[Change listing data]

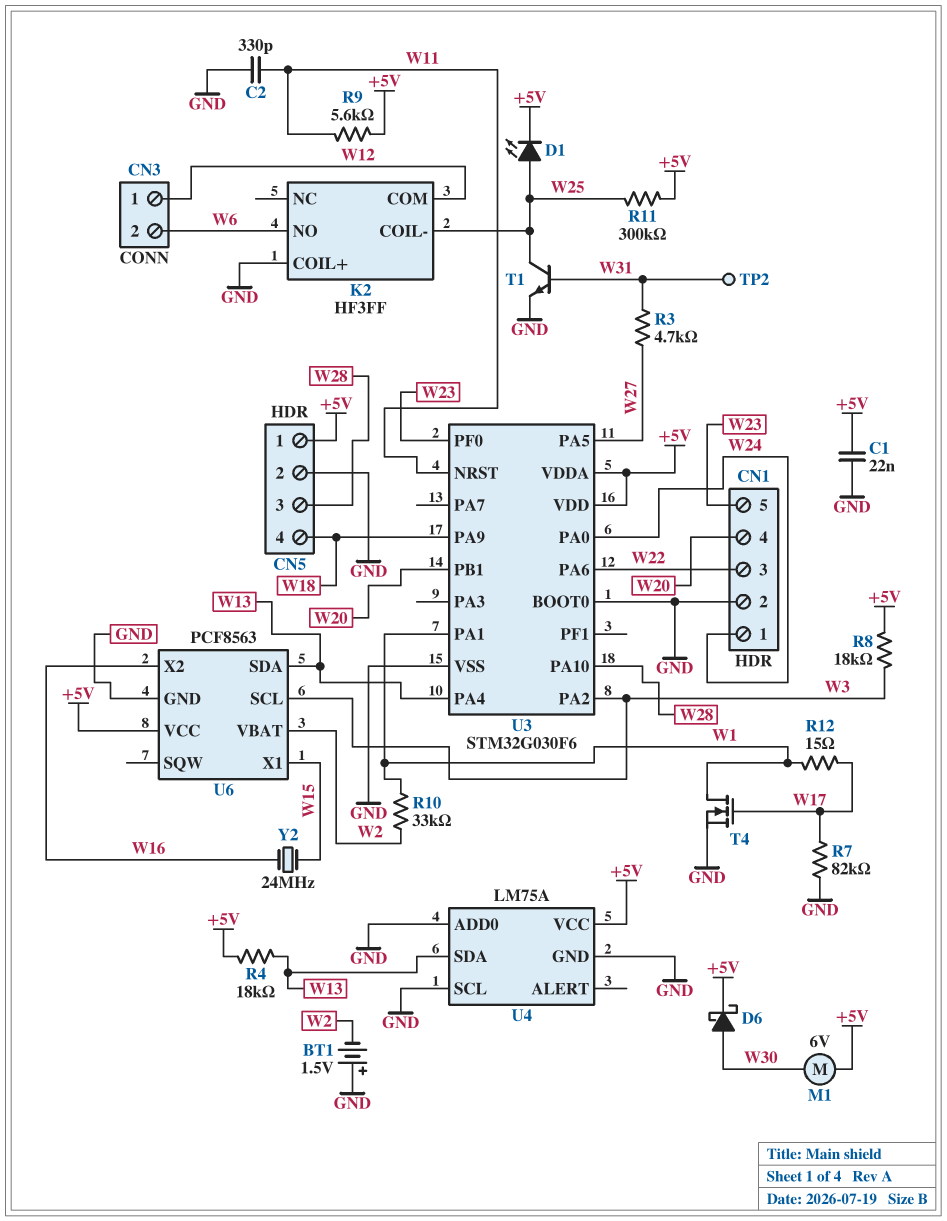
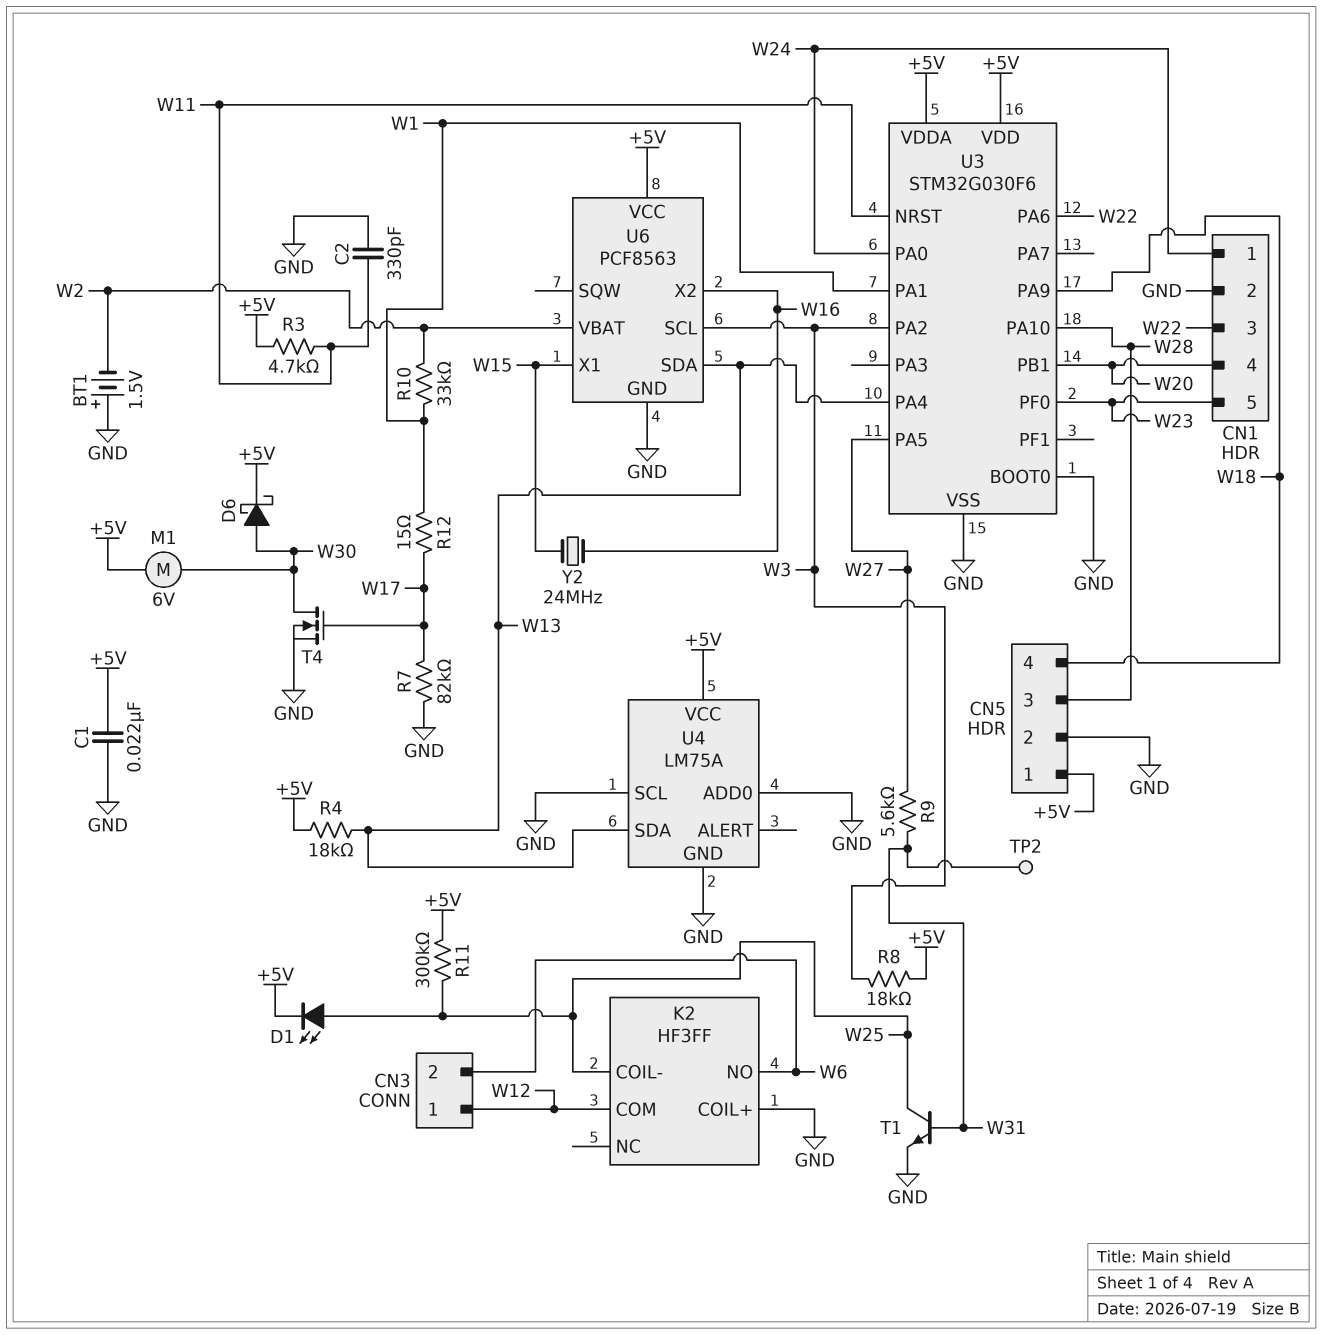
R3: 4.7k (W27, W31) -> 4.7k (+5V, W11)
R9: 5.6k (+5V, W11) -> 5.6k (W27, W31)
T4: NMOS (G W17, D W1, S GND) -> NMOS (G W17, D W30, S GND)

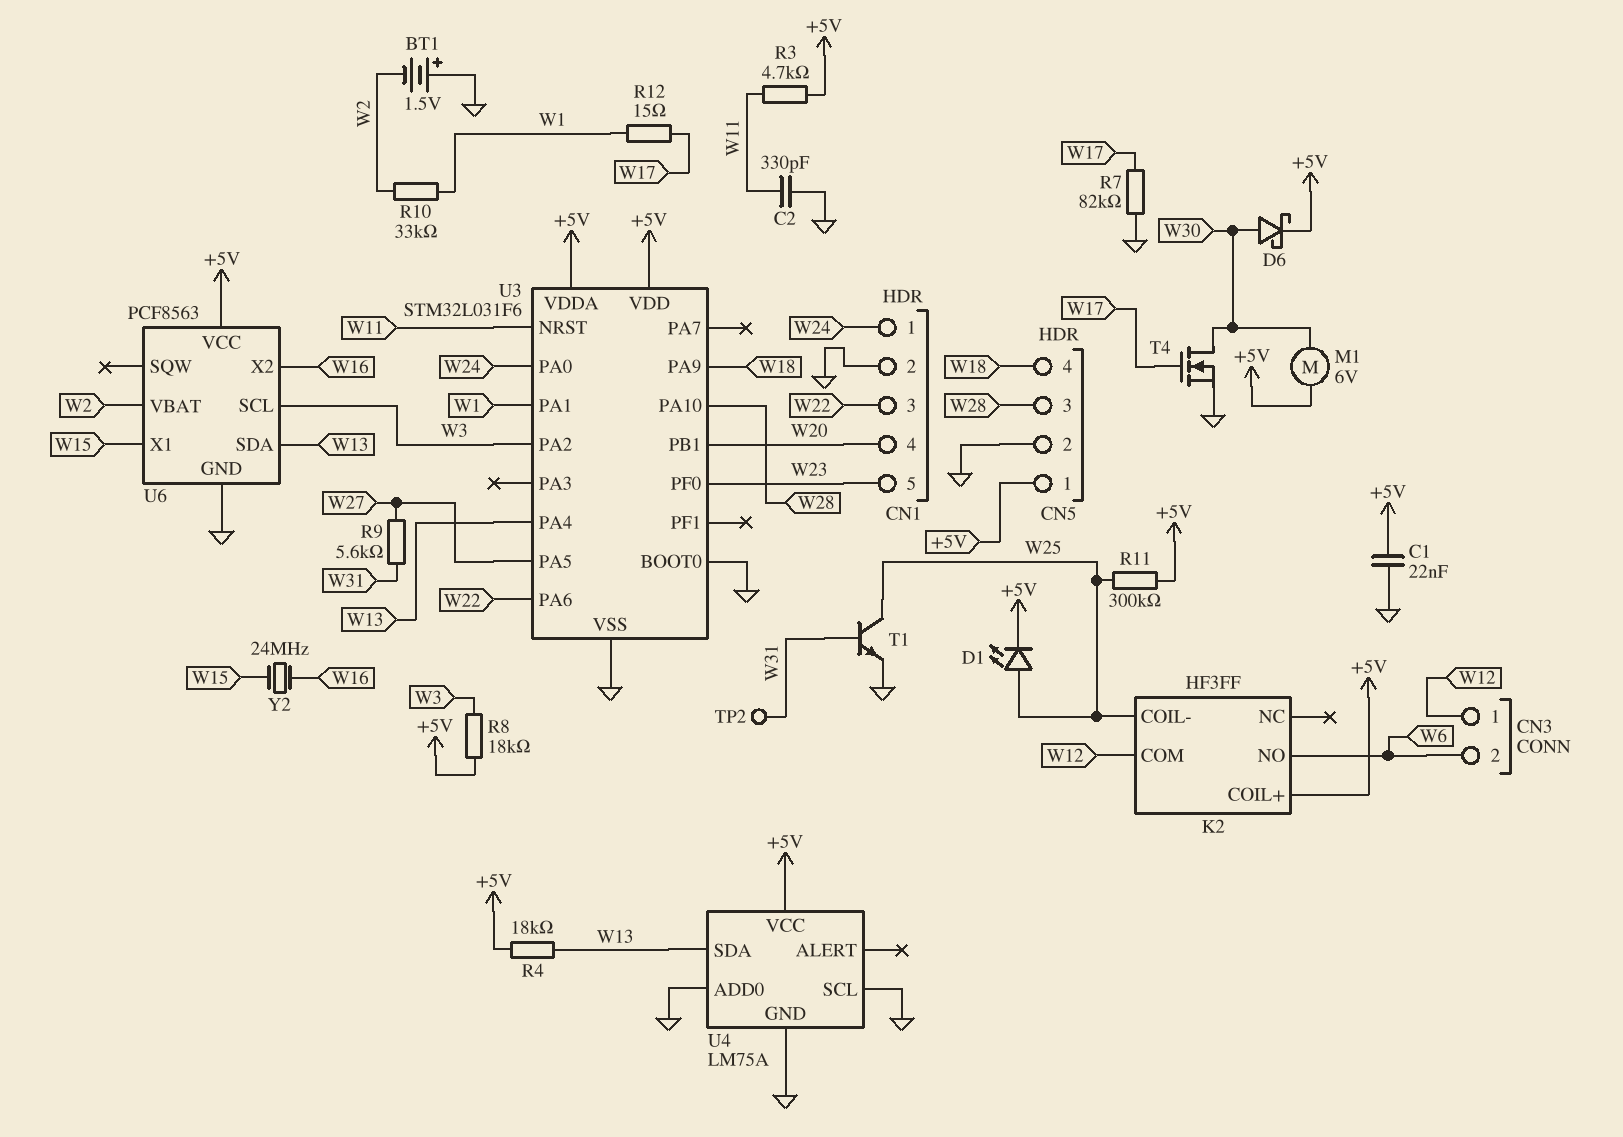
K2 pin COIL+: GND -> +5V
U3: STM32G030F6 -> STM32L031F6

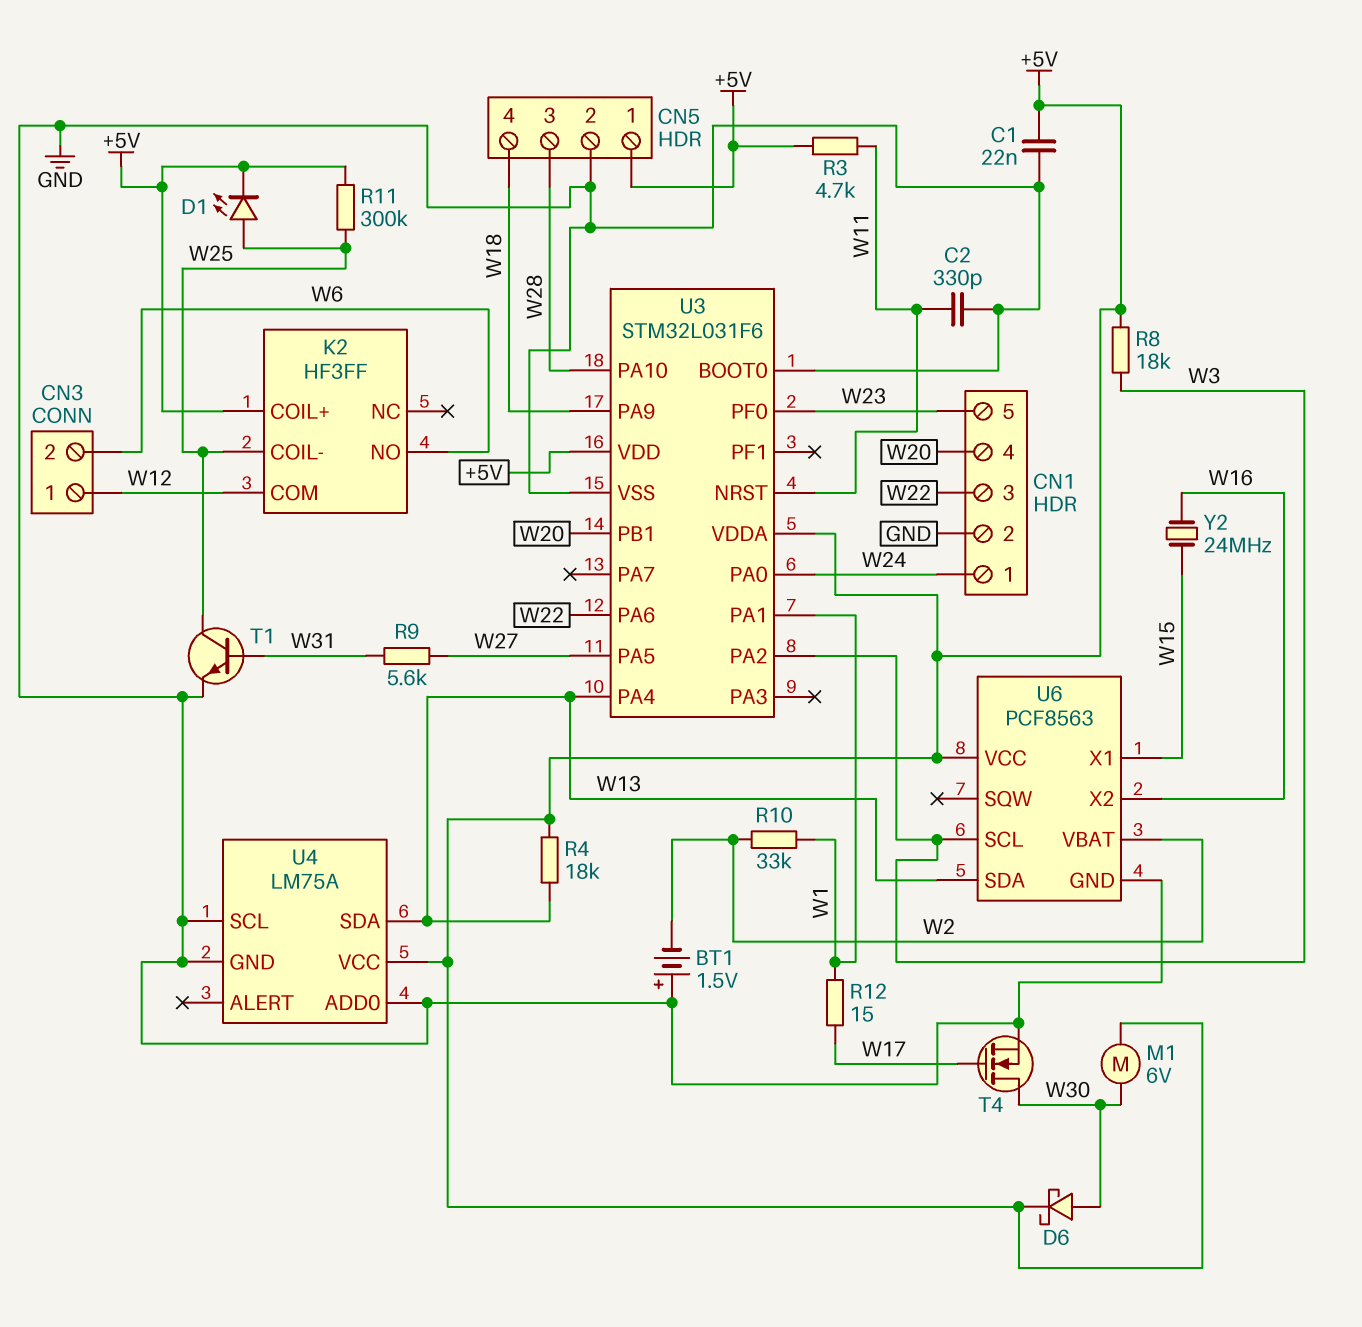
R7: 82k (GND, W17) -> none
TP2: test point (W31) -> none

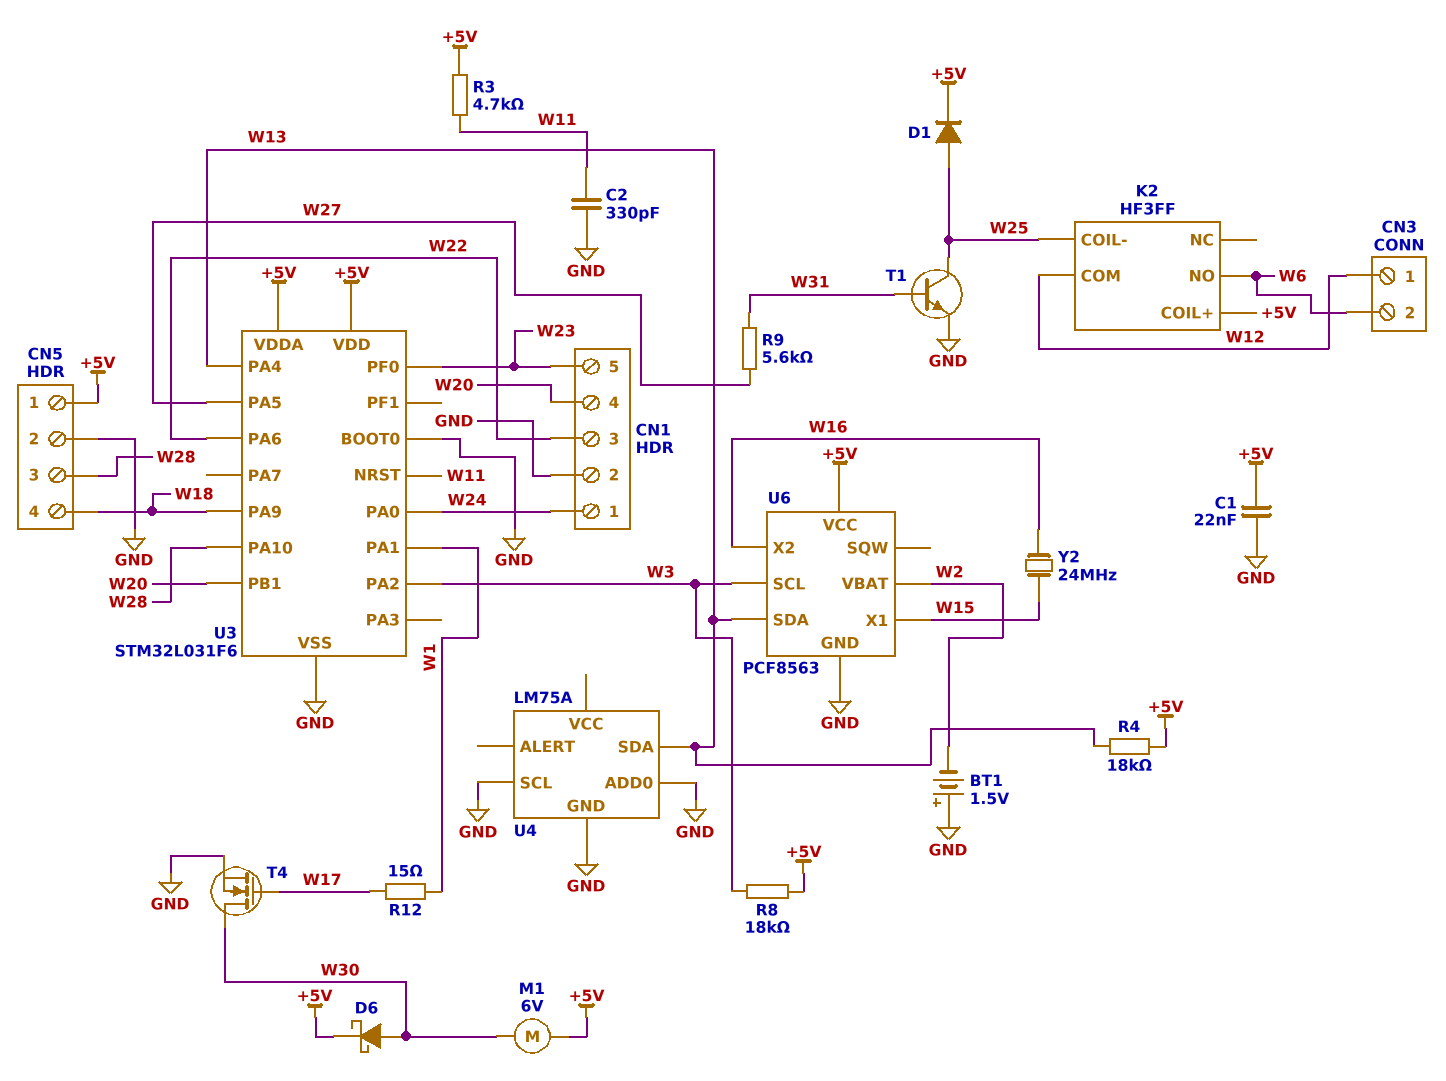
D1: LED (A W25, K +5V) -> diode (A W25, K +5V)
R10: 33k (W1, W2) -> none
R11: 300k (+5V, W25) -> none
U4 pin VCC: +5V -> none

What needs to be done: When you copy the data above, reproduce each line exactly and skip every image.

Answer for the task:
R3: 4.7k (W27, W31) -> 4.7k (+5V, W11)
R9: 5.6k (+5V, W11) -> 5.6k (W27, W31)
T4: NMOS (G W17, D W1, S GND) -> NMOS (G W17, D W30, S GND)

K2 pin COIL+: GND -> +5V
U3: STM32G030F6 -> STM32L031F6

R7: 82k (GND, W17) -> none
TP2: test point (W31) -> none

D1: LED (A W25, K +5V) -> diode (A W25, K +5V)
R10: 33k (W1, W2) -> none
R11: 300k (+5V, W25) -> none
U4 pin VCC: +5V -> none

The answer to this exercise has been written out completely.